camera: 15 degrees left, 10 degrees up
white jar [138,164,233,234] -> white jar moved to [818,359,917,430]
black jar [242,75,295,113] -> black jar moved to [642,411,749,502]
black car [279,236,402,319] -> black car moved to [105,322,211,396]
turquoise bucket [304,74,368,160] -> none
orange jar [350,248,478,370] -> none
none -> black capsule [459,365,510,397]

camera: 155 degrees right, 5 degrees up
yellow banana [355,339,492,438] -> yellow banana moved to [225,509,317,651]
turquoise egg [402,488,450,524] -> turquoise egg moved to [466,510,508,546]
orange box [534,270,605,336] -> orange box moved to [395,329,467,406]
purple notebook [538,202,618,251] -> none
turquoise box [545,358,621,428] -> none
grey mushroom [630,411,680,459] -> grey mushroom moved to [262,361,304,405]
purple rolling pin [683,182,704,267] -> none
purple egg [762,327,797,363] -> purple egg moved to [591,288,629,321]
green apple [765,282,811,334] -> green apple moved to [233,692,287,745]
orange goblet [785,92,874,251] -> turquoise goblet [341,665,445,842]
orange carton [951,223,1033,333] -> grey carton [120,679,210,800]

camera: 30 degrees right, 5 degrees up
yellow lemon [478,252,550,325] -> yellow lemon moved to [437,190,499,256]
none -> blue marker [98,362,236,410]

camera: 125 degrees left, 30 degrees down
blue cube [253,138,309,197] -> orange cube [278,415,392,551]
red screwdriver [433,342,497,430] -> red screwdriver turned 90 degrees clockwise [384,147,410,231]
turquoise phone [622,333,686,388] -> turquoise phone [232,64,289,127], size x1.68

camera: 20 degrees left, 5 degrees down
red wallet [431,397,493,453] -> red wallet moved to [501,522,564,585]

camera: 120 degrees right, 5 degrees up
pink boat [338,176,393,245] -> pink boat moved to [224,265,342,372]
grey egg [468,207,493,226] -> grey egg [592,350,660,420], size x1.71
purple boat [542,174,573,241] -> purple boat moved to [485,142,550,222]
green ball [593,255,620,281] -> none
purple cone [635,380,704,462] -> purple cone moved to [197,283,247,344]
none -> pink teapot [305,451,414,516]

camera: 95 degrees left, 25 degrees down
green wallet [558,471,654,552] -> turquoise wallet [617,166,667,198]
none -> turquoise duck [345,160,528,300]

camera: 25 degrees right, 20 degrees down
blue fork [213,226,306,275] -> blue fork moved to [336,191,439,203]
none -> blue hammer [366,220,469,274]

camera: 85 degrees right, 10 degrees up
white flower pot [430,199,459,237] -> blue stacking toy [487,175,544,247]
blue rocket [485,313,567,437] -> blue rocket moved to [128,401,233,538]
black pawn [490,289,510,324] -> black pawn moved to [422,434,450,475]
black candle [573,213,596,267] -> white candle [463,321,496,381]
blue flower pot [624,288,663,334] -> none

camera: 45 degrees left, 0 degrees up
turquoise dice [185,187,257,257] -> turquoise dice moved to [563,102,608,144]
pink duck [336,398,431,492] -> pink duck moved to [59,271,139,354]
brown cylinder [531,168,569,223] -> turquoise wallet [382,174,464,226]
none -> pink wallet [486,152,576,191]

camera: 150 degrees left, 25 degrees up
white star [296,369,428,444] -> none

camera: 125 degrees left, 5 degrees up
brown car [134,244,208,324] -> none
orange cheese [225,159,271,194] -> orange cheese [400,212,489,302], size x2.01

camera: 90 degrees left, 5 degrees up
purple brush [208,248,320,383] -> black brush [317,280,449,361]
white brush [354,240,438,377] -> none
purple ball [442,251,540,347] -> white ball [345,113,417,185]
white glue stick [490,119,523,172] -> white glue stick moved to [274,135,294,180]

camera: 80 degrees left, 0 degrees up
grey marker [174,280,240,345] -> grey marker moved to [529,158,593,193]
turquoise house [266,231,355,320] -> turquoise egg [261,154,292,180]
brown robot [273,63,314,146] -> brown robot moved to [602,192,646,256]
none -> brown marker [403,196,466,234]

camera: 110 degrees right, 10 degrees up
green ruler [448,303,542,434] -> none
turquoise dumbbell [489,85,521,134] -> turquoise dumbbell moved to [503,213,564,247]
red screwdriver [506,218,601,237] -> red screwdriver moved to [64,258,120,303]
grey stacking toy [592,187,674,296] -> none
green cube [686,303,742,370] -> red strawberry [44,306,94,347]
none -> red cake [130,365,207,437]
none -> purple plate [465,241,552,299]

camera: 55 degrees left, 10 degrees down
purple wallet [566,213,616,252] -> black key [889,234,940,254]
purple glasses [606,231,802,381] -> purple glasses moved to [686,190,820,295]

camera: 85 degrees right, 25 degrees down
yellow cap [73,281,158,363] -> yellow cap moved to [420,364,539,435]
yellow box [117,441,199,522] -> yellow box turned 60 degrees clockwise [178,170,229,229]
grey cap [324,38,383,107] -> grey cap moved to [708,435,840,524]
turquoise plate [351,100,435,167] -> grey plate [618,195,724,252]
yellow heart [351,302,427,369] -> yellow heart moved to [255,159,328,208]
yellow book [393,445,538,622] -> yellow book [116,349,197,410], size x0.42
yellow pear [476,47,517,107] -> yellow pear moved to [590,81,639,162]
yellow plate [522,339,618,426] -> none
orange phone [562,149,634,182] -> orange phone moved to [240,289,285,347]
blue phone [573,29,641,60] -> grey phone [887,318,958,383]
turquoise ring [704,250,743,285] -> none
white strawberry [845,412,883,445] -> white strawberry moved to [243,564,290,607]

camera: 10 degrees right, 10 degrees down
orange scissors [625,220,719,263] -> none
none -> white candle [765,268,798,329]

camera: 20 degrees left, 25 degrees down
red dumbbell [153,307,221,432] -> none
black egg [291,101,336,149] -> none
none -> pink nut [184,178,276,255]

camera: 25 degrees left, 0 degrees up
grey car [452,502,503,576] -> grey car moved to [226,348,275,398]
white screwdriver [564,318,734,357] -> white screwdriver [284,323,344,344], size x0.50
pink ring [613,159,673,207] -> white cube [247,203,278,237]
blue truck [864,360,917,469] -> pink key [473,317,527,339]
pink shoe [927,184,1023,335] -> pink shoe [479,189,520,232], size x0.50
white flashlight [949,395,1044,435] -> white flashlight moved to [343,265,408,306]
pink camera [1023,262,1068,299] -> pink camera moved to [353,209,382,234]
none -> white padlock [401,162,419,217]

______

(THE PROBLEM):
In the listing above, find the line containing "yellow heart [351,302,427,369]" and the line containing "orange phone [562,149,634,182]", then quote both, plus every line between them, exactly as written.

(ANSWER):
yellow heart [351,302,427,369] -> yellow heart moved to [255,159,328,208]
yellow book [393,445,538,622] -> yellow book [116,349,197,410], size x0.42
yellow pear [476,47,517,107] -> yellow pear moved to [590,81,639,162]
yellow plate [522,339,618,426] -> none
orange phone [562,149,634,182] -> orange phone moved to [240,289,285,347]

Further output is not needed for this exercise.